> **EXERCISE DETAILS**: Within the records, tally the lines that contain "purple" and reply with that number only.

-=-=-

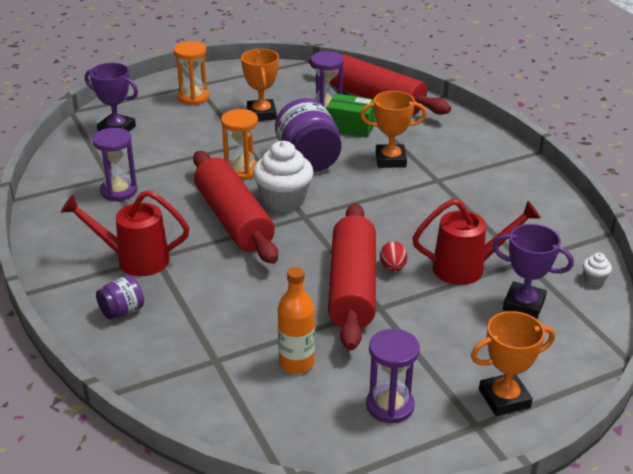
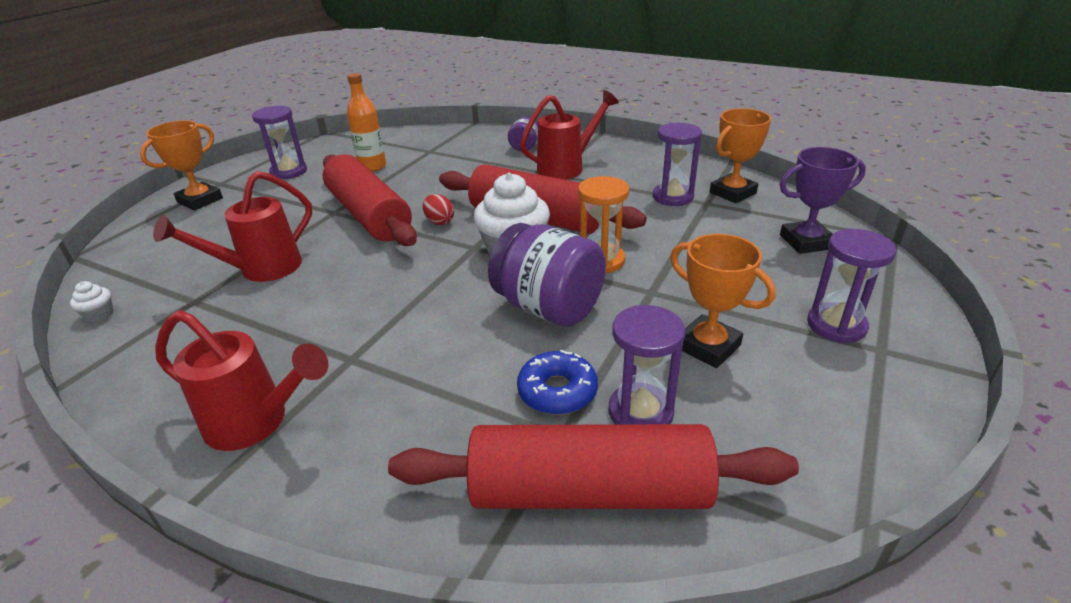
camera: 145 degrees right, 0 degrees up
(193, 97) = (836, 325): orange hourglass -> purple hourglass
(350, 127) = (557, 391): green box -> blue donut
(390, 160) = (441, 360): orange trophy -> orange trophy (732, 193)
(393, 267) = (342, 241): red egg -> red egg (439, 221)
(498, 170) = (257, 423): none -> red watering can
(523, 304) = (189, 261): purple trophy -> none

-=-=-

> **RESPONSE TO THE EXERCISE**: 2